[INSTRUCTIONS FOR THE TASK] The answer is all of the data repeated exactly, with each picture omitted.

[EXERCISE DATA]
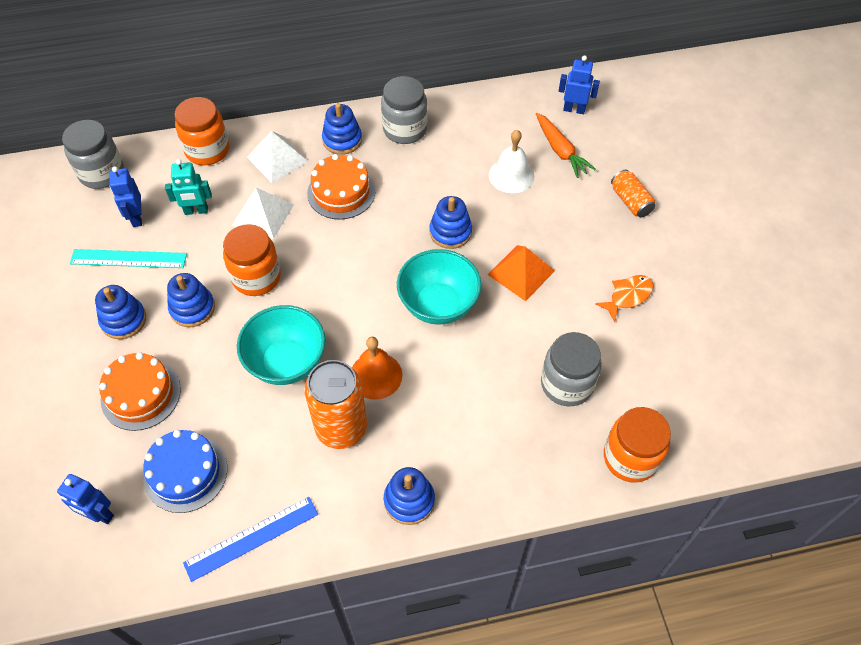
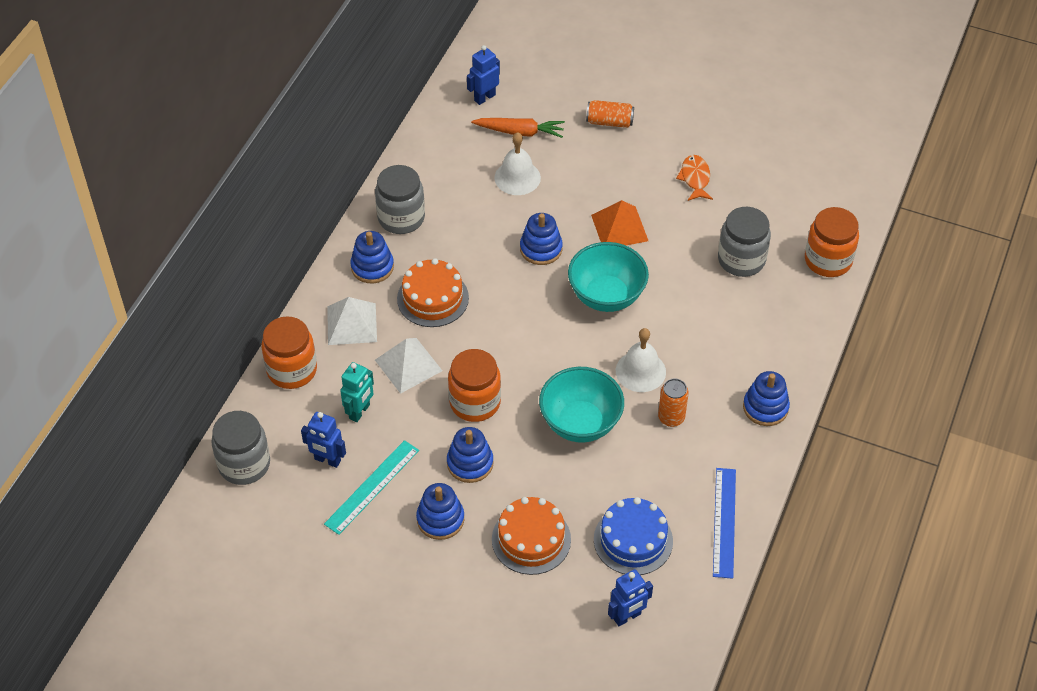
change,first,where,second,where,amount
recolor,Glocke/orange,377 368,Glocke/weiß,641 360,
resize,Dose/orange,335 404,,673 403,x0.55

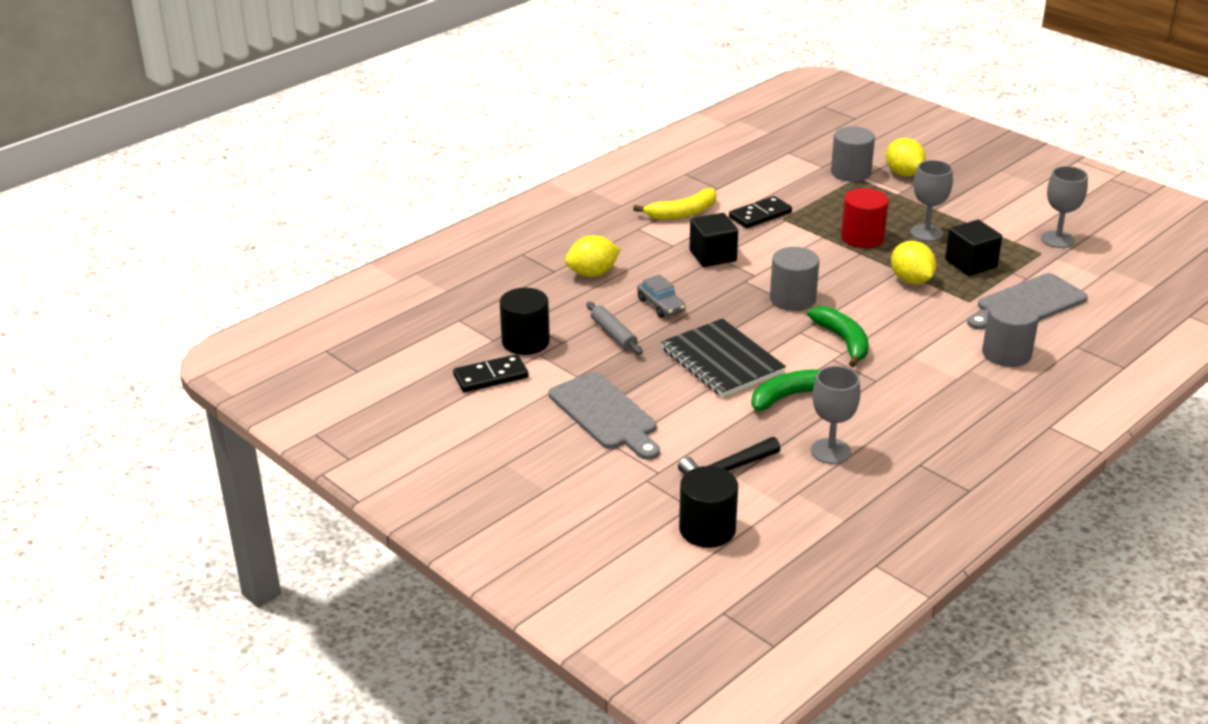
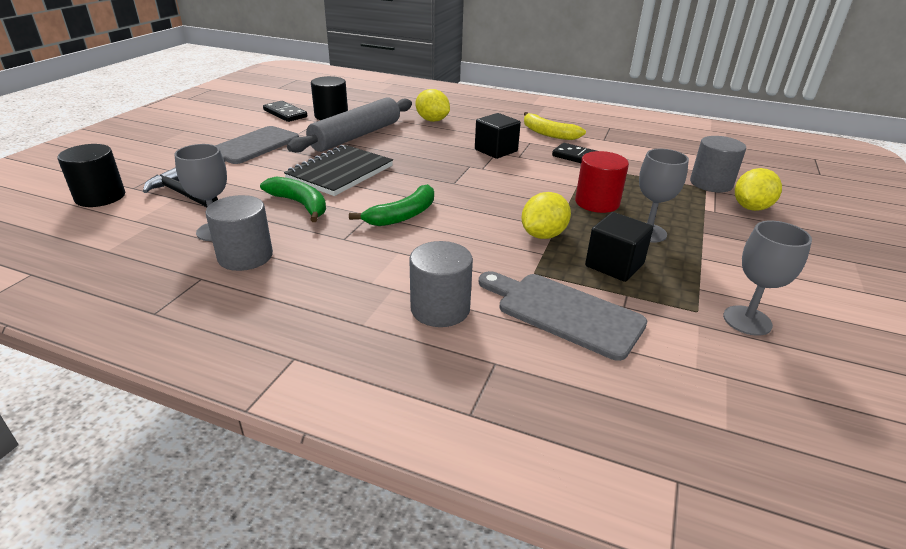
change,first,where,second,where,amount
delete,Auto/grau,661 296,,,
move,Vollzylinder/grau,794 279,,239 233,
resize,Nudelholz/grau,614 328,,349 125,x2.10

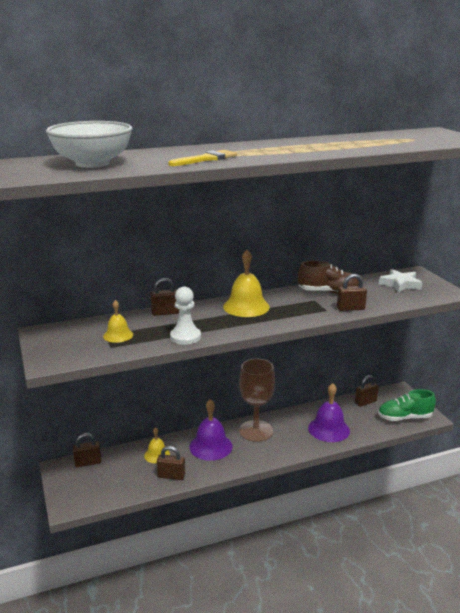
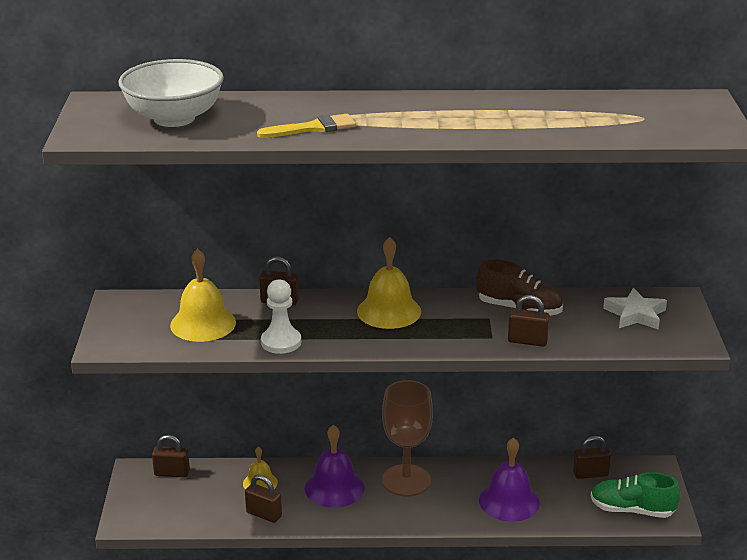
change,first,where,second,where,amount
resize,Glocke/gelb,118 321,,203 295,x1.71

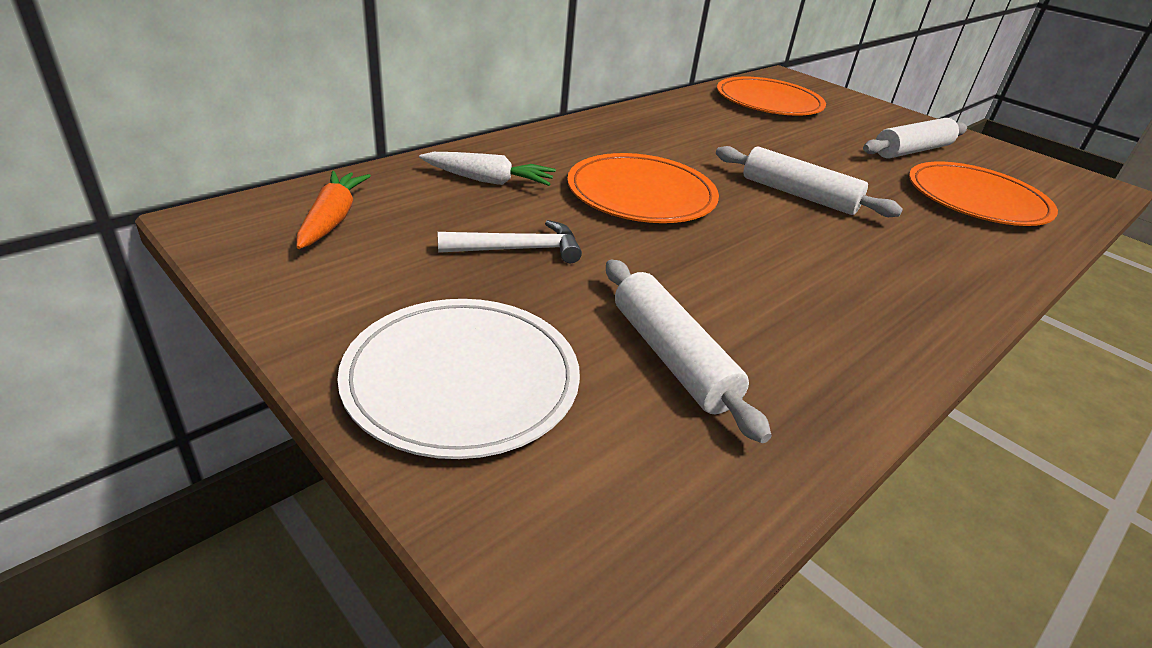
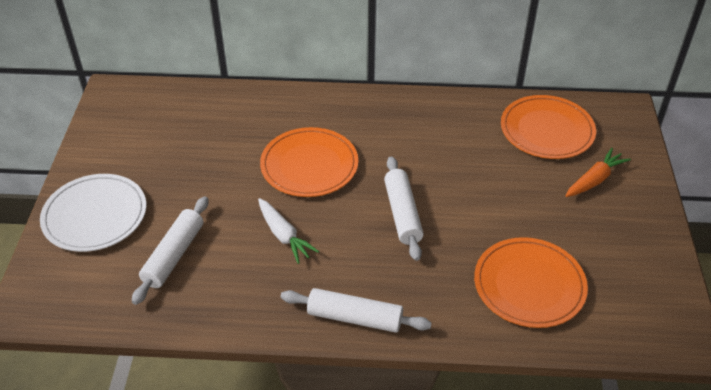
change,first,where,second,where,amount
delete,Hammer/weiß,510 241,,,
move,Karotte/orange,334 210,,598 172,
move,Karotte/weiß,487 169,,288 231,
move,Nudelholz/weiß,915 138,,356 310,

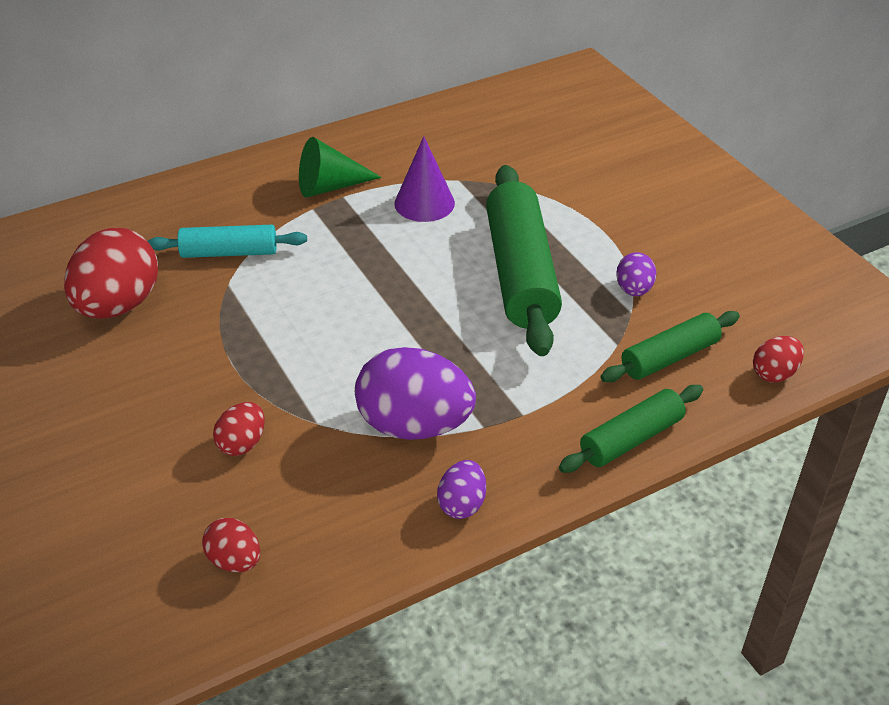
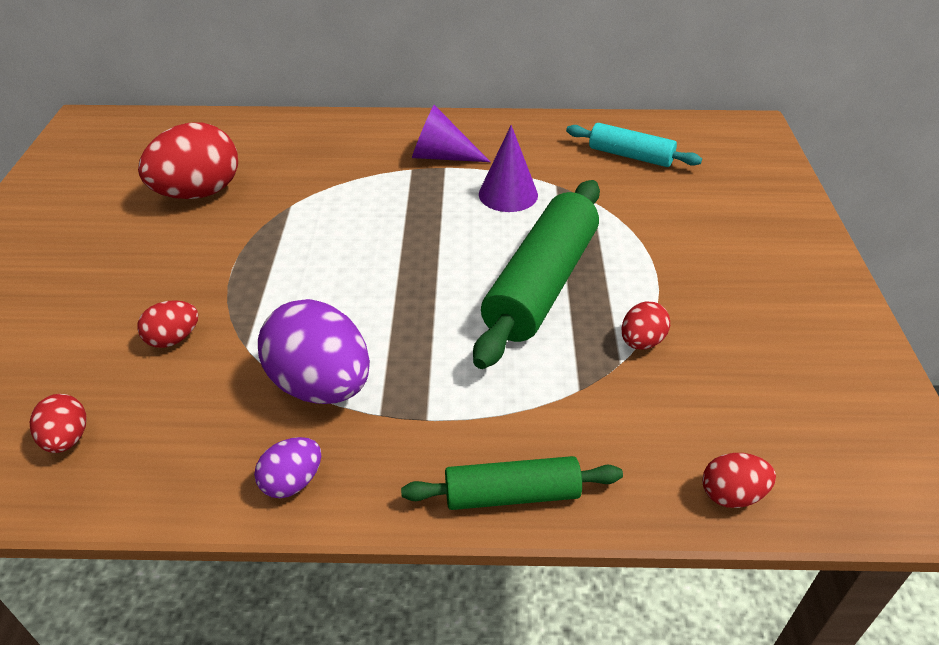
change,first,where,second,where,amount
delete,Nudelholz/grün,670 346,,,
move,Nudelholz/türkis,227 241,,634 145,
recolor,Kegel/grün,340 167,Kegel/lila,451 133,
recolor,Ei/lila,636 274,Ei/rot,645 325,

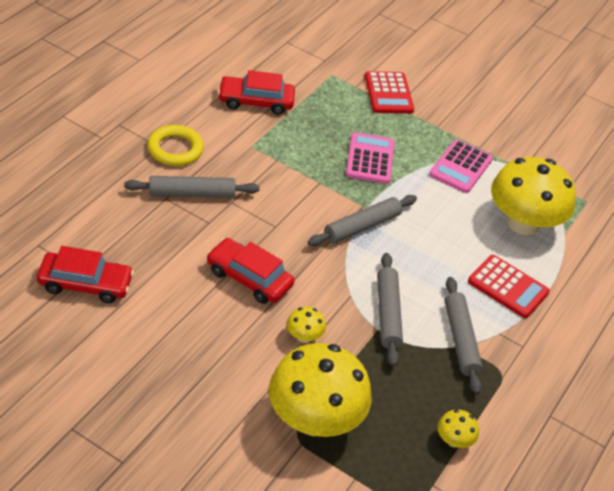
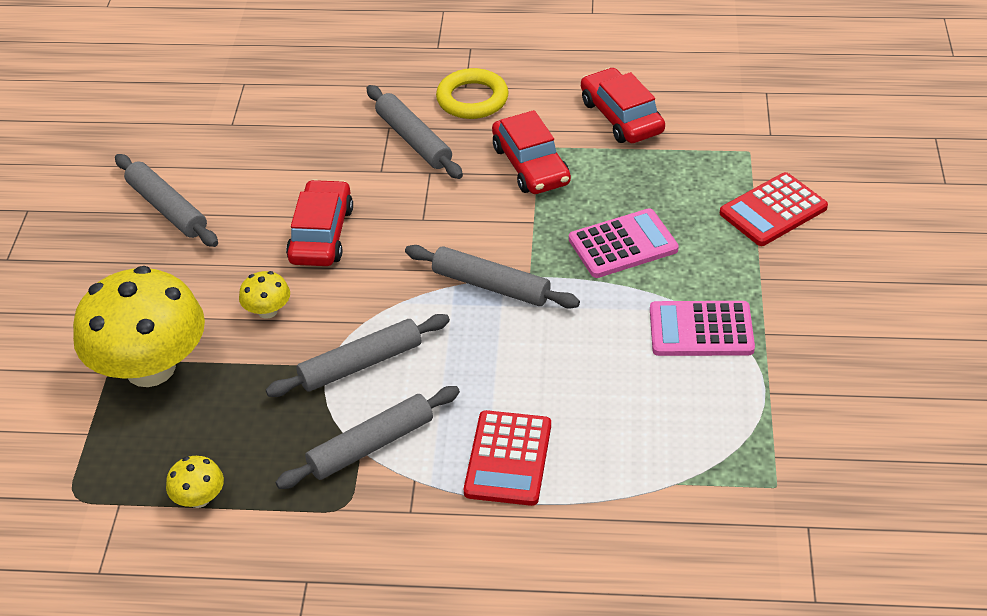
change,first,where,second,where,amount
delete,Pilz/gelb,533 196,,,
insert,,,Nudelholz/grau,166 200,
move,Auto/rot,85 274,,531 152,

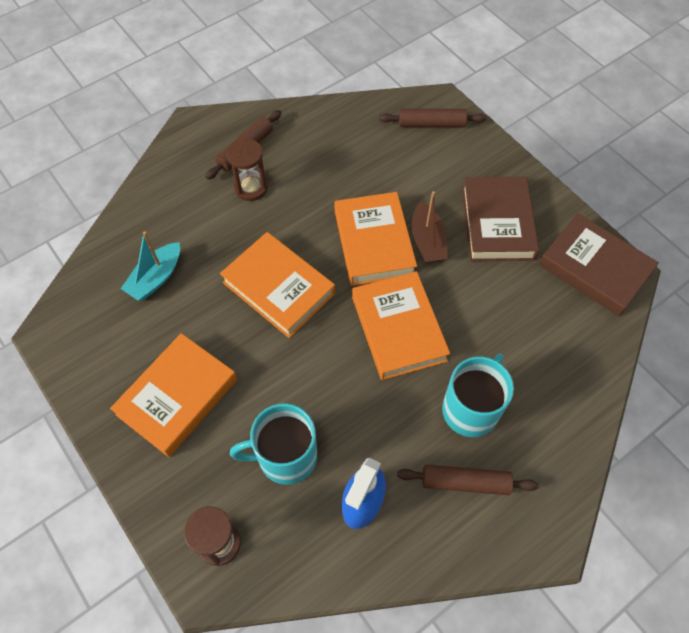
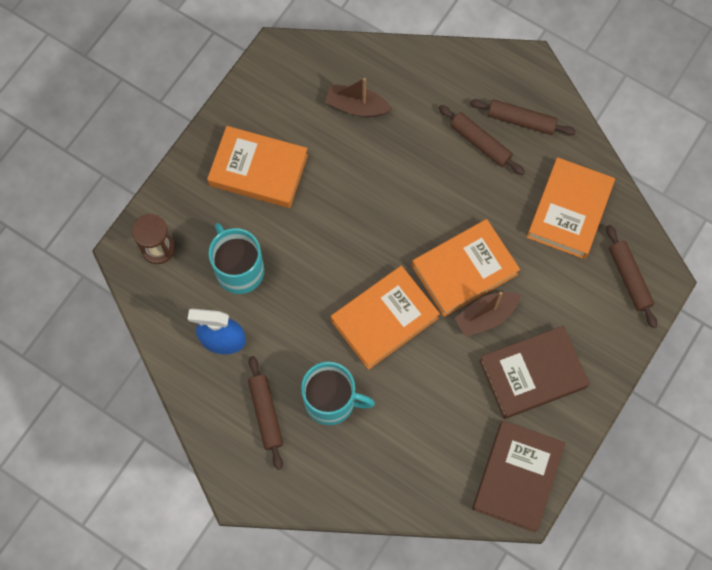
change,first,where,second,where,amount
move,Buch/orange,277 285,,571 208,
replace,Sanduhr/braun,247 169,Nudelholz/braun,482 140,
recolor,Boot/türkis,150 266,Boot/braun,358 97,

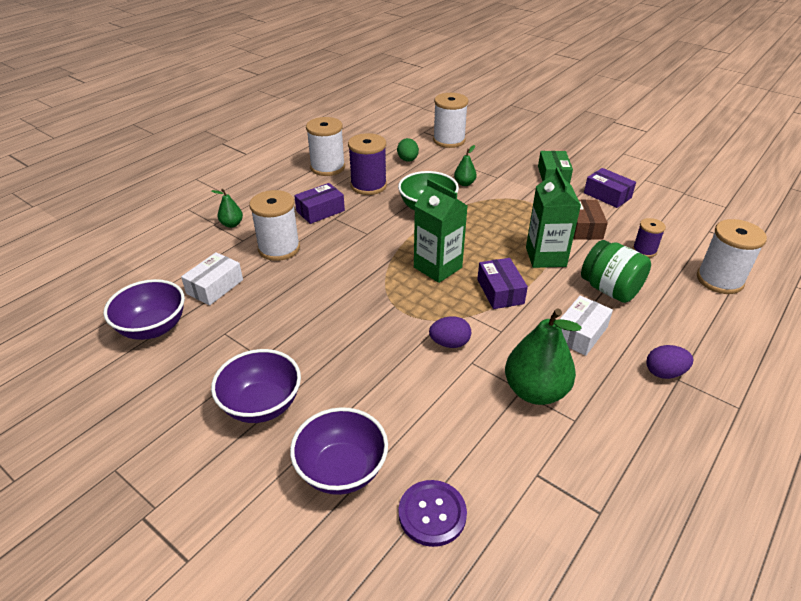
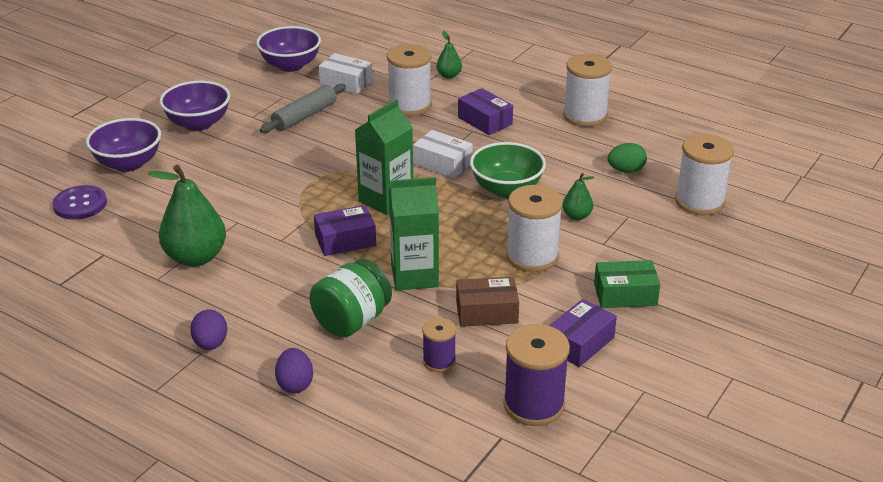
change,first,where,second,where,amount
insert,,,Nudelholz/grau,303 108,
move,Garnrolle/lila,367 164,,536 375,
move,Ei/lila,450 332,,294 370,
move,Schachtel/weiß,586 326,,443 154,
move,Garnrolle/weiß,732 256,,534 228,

[WRITTEN REPLY]
change,first,where,second,where,amount
recolor,Glocke/orange,377 368,Glocke/weiß,641 360,
resize,Dose/orange,335 404,,673 403,x0.55

change,first,where,second,where,amount
delete,Auto/grau,661 296,,,
move,Vollzylinder/grau,794 279,,239 233,
resize,Nudelholz/grau,614 328,,349 125,x2.10

change,first,where,second,where,amount
resize,Glocke/gelb,118 321,,203 295,x1.71

change,first,where,second,where,amount
delete,Hammer/weiß,510 241,,,
move,Karotte/orange,334 210,,598 172,
move,Karotte/weiß,487 169,,288 231,
move,Nudelholz/weiß,915 138,,356 310,

change,first,where,second,where,amount
delete,Nudelholz/grün,670 346,,,
move,Nudelholz/türkis,227 241,,634 145,
recolor,Kegel/grün,340 167,Kegel/lila,451 133,
recolor,Ei/lila,636 274,Ei/rot,645 325,

change,first,where,second,where,amount
delete,Pilz/gelb,533 196,,,
insert,,,Nudelholz/grau,166 200,
move,Auto/rot,85 274,,531 152,

change,first,where,second,where,amount
move,Buch/orange,277 285,,571 208,
replace,Sanduhr/braun,247 169,Nudelholz/braun,482 140,
recolor,Boot/türkis,150 266,Boot/braun,358 97,

change,first,where,second,where,amount
insert,,,Nudelholz/grau,303 108,
move,Garnrolle/lila,367 164,,536 375,
move,Ei/lila,450 332,,294 370,
move,Schachtel/weiß,586 326,,443 154,
move,Garnrolle/weiß,732 256,,534 228,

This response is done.